Scene images with change listings
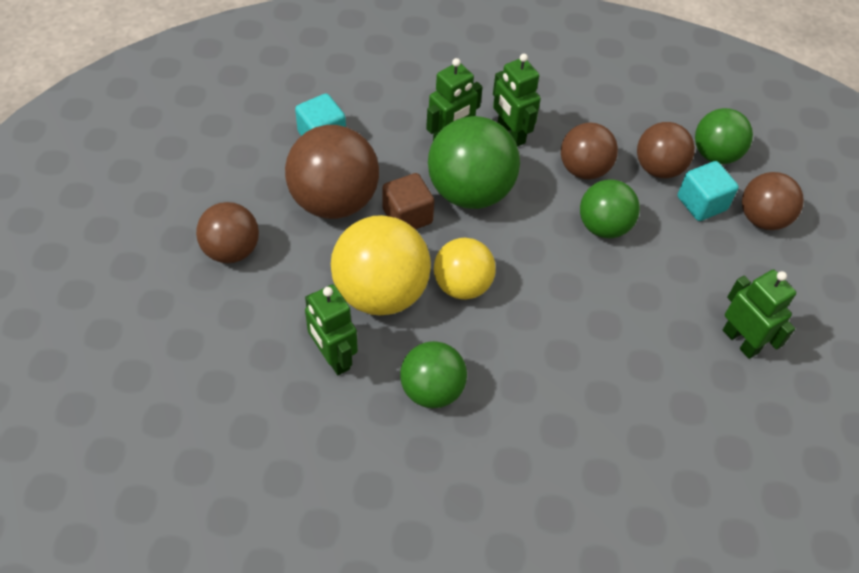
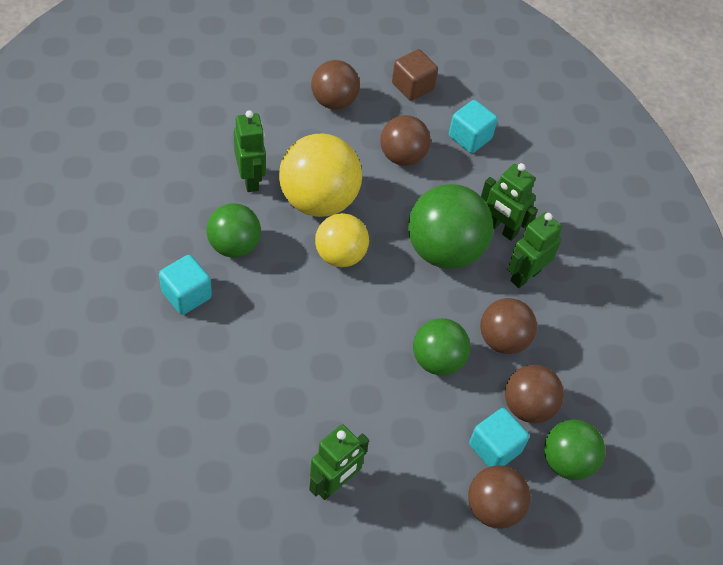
camera: 75 degrees right, 0 degrees up
brown ball [285,125,379,219] -> brown ball [380,115,431,166], size x0.64
green robot [305,284,358,375] -> green robot turned 120 degrees clockwise [234,110,266,192]
brown cube [382,173,434,229] -> brown cube moved to [392,49,438,101]
none -> turquoise cube [159,255,212,315]

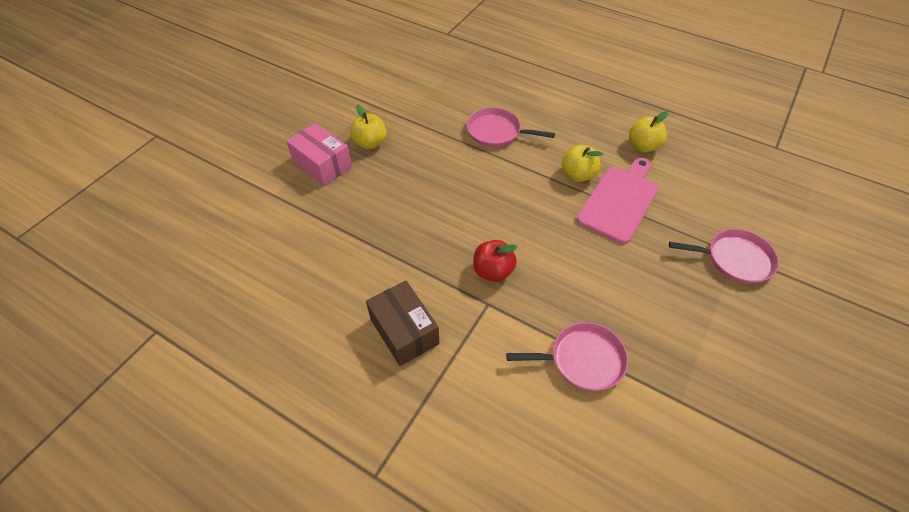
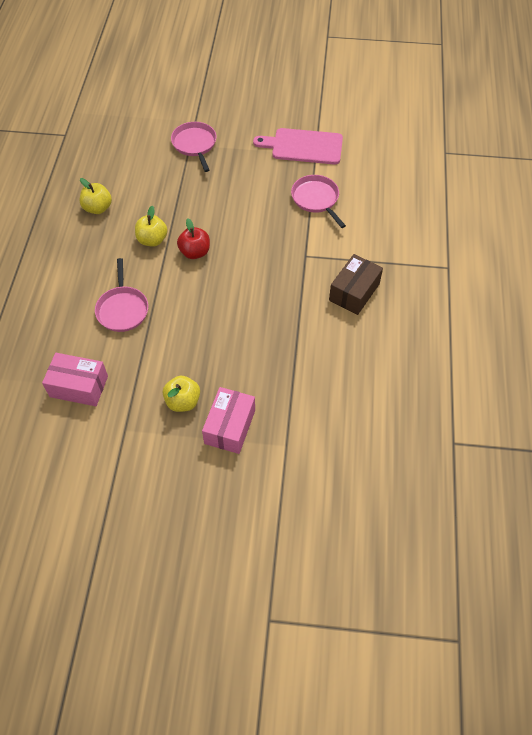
camera: 115 degrees left, 5 degrees up
red apple [473,240,518,282] -> red apple moved to [177,219,210,259]
pink cutting board [576,158,659,244] -> pink cutting board moved to [253,128,343,164]
none -> pink box [42,353,108,406]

**Task details**
From the first line to the last, set down the records word for word and drop the images.

**Solution below**
camera: 75 degrees right, 0 degrees up
brown ball [285,125,379,219] -> brown ball [380,115,431,166], size x0.64
green robot [305,284,358,375] -> green robot turned 120 degrees clockwise [234,110,266,192]
brown cube [382,173,434,229] -> brown cube moved to [392,49,438,101]
none -> turquoise cube [159,255,212,315]

camera: 115 degrees left, 5 degrees up
red apple [473,240,518,282] -> red apple moved to [177,219,210,259]
pink cutting board [576,158,659,244] -> pink cutting board moved to [253,128,343,164]
none -> pink box [42,353,108,406]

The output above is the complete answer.